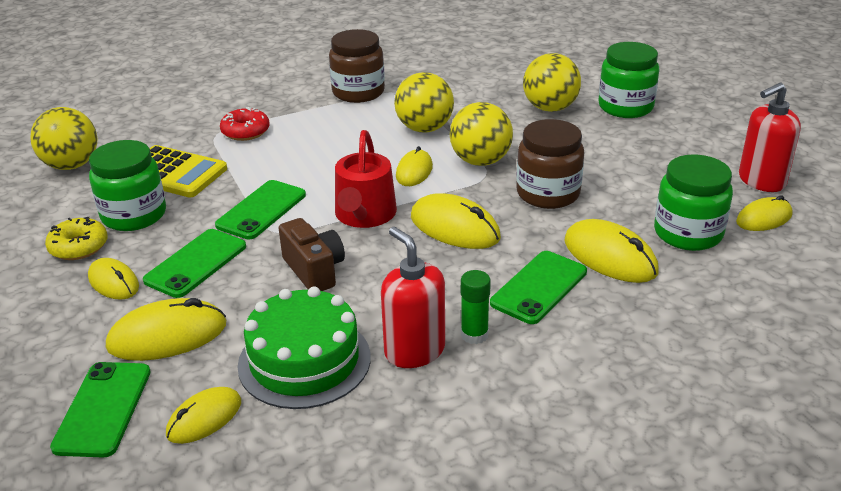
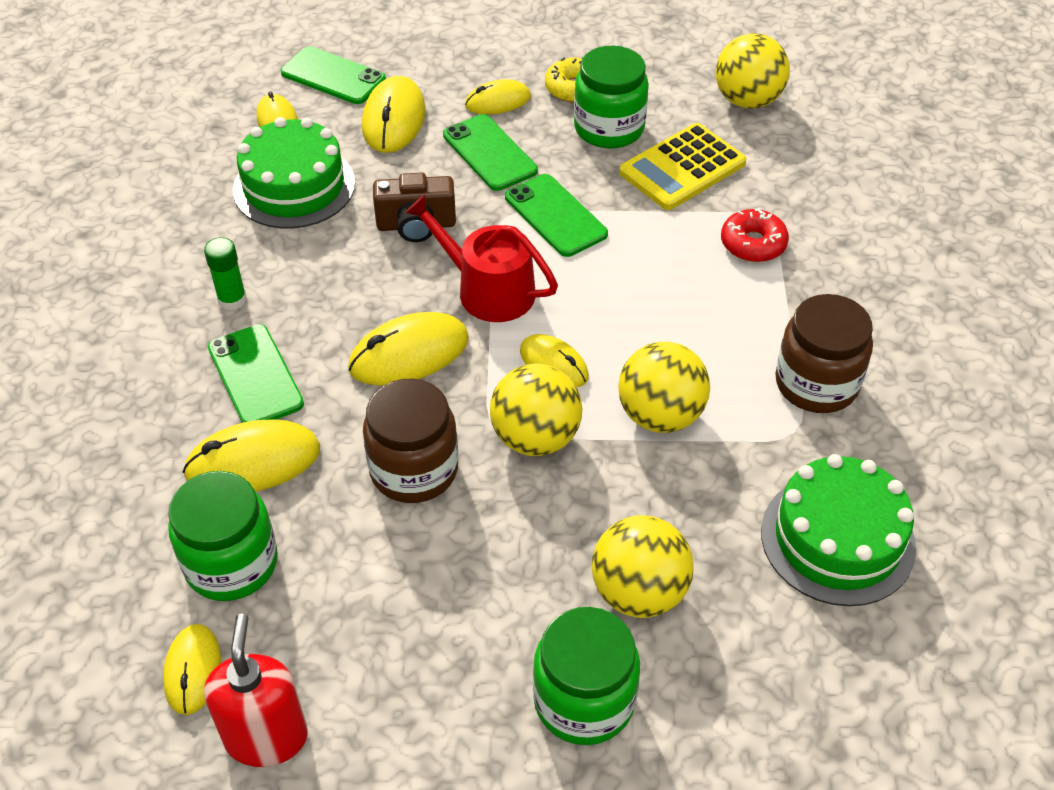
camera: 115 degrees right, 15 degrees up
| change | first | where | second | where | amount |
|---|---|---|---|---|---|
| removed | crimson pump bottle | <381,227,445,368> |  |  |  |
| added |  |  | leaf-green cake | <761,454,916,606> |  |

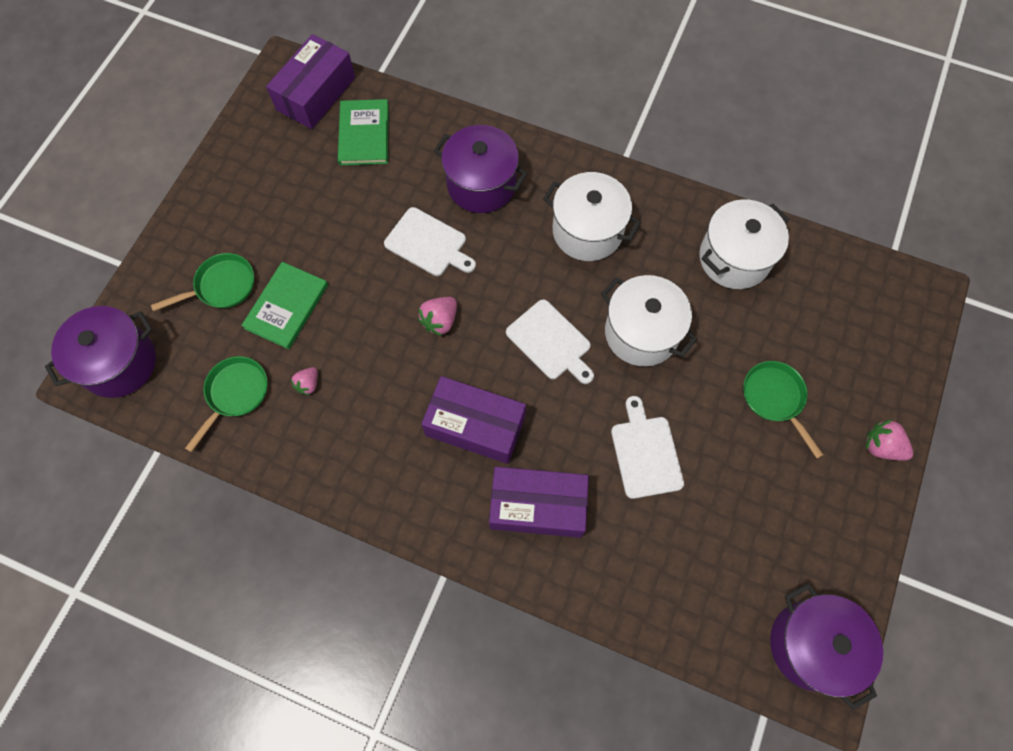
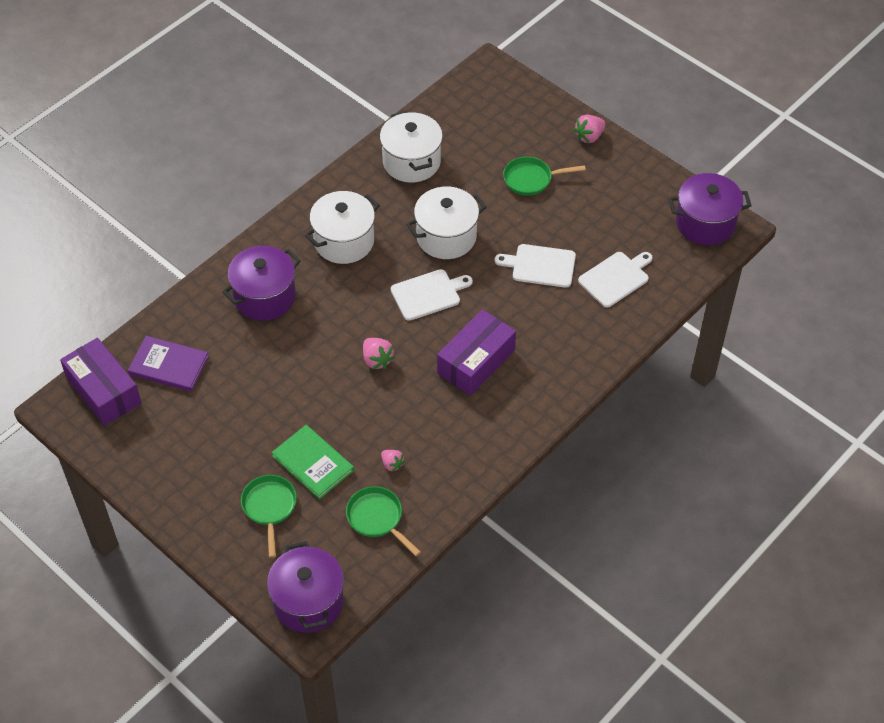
camera: 70 degrees left, 15 degrees down
| change | first | where | second | where | amount |
|---|---|---|---|---|---|
| removed | purple box | <489,467,589,538> |  |  |  |
| moved | white cutting board | <384,207,476,276> |  | <578,252,653,308> |  |
| recoloured | leaf-green book | <338,99,389,165> | purple book | <128,336,209,392> |  |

REQUIREMENT: A faithful, word-for-word copy of the records above, pictures left out, is the answer.

SOLUTION FOR THIS EXERCISE:
camera: 115 degrees right, 15 degrees up
| change | first | where | second | where | amount |
|---|---|---|---|---|---|
| removed | crimson pump bottle | <381,227,445,368> |  |  |  |
| added |  |  | leaf-green cake | <761,454,916,606> |  |

camera: 70 degrees left, 15 degrees down
| change | first | where | second | where | amount |
|---|---|---|---|---|---|
| removed | purple box | <489,467,589,538> |  |  |  |
| moved | white cutting board | <384,207,476,276> |  | <578,252,653,308> |  |
| recoloured | leaf-green book | <338,99,389,165> | purple book | <128,336,209,392> |  |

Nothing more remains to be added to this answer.